Material for this exercise ▸

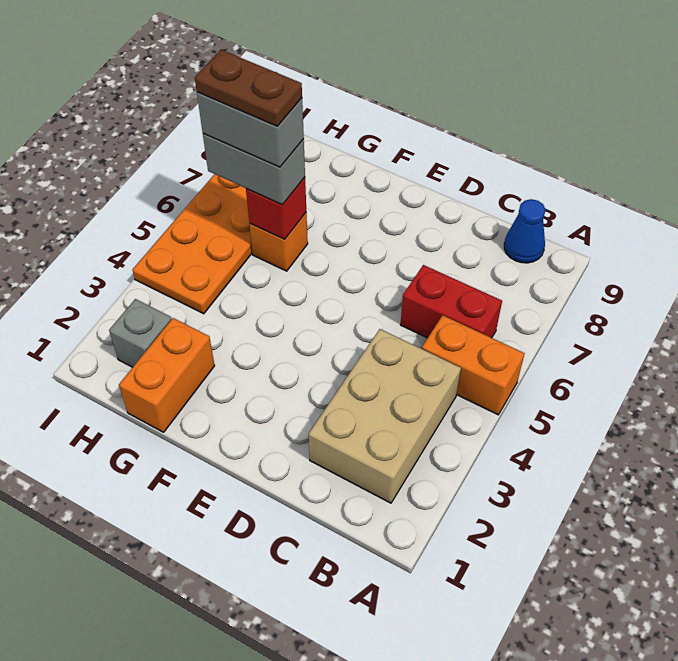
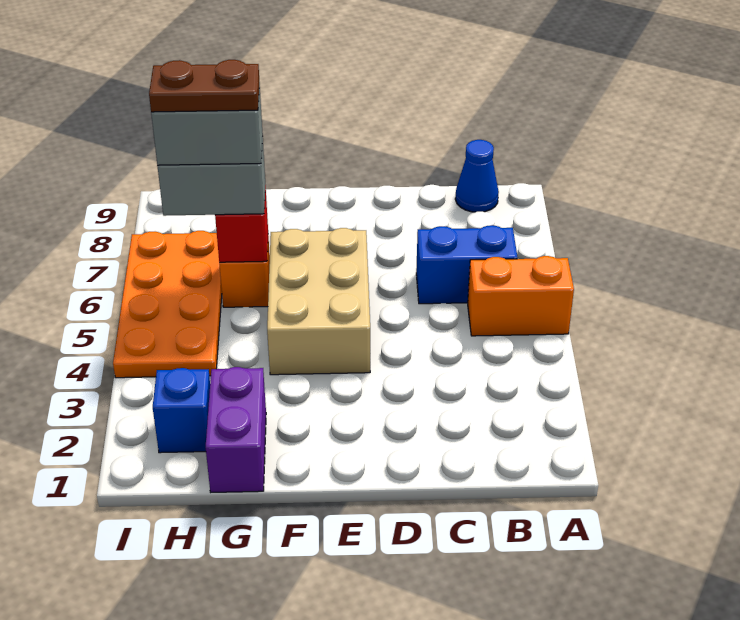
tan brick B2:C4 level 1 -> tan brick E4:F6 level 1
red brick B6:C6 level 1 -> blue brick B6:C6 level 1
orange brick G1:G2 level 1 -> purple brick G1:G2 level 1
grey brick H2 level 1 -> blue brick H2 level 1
==
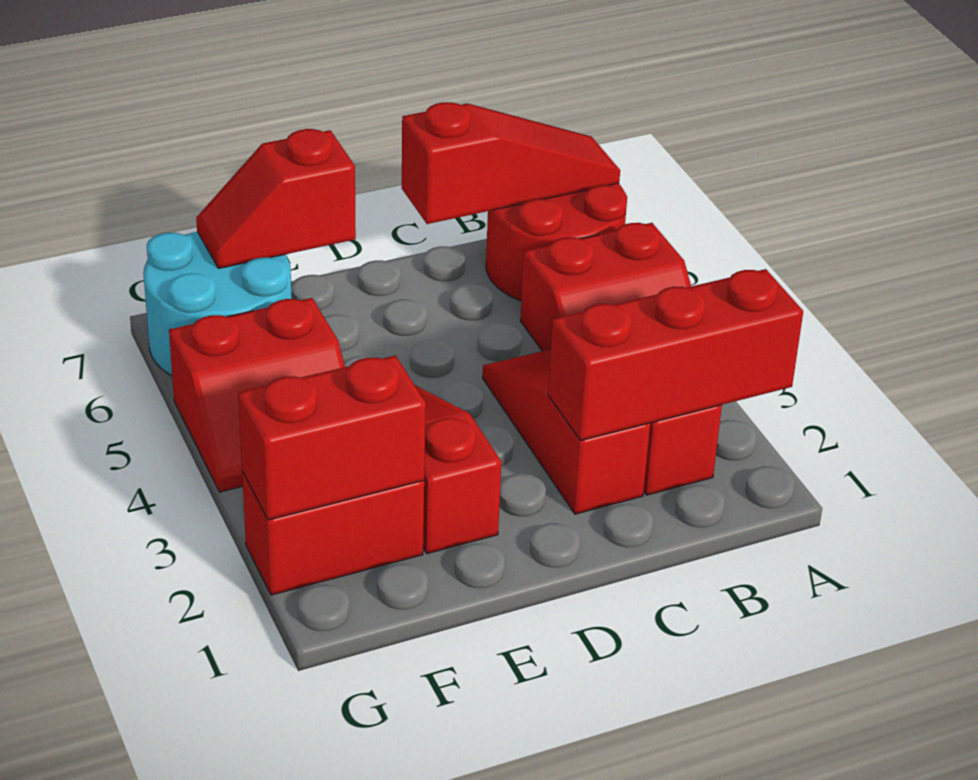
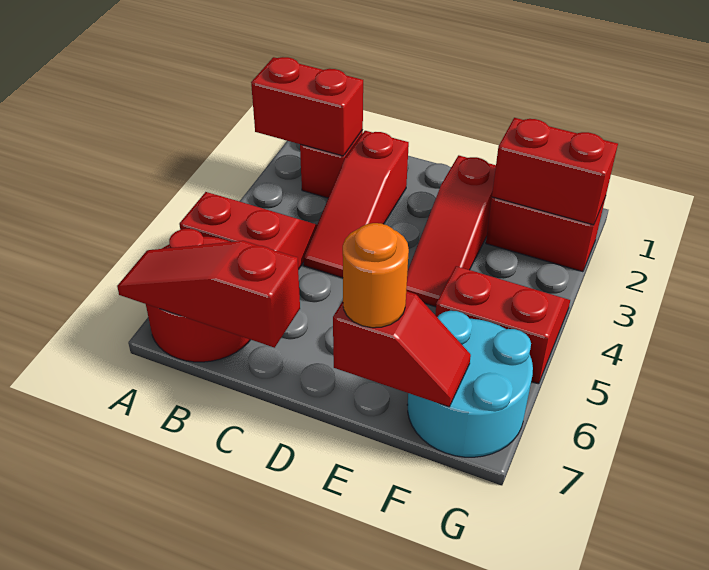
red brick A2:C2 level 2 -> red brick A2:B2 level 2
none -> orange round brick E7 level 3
* * *
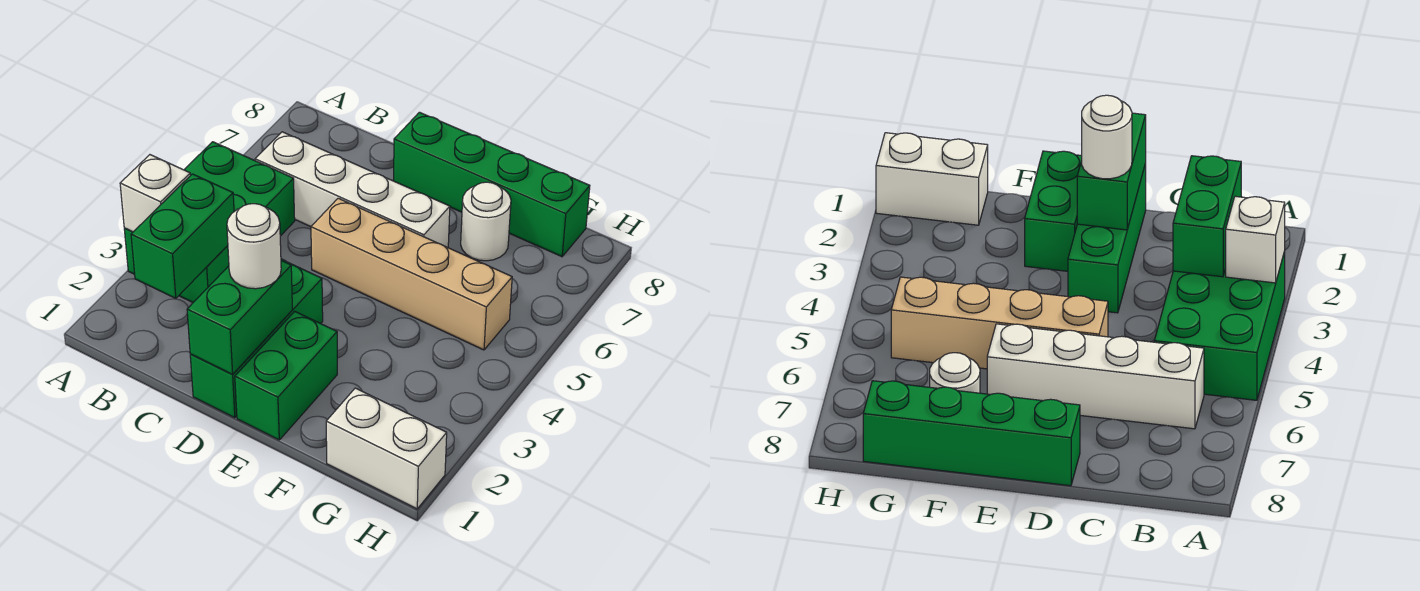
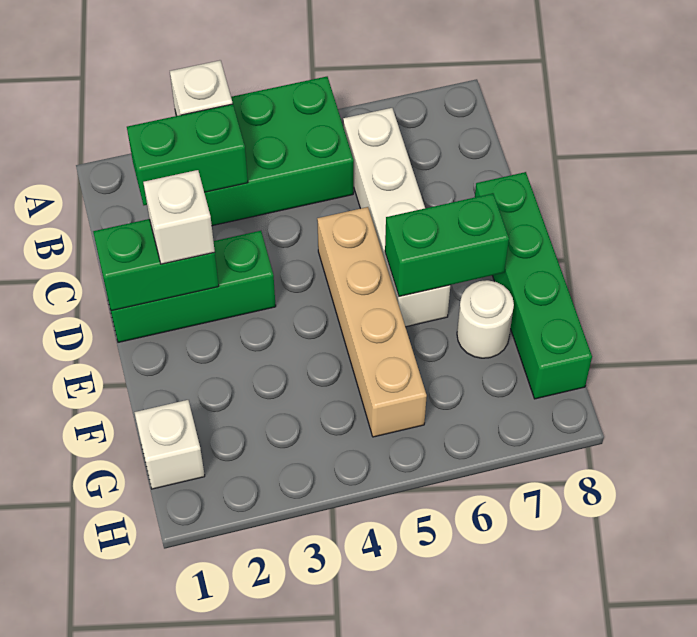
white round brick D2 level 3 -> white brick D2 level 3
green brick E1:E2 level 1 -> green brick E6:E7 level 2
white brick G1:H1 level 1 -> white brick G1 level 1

Work required ▸ Please transcribe exactly the lines above from the line that has "green brick E1:E2" up to and including the line that has "white brick G1:H1"; no other line belongs in the answer.

Exercise solution ▸
green brick E1:E2 level 1 -> green brick E6:E7 level 2
white brick G1:H1 level 1 -> white brick G1 level 1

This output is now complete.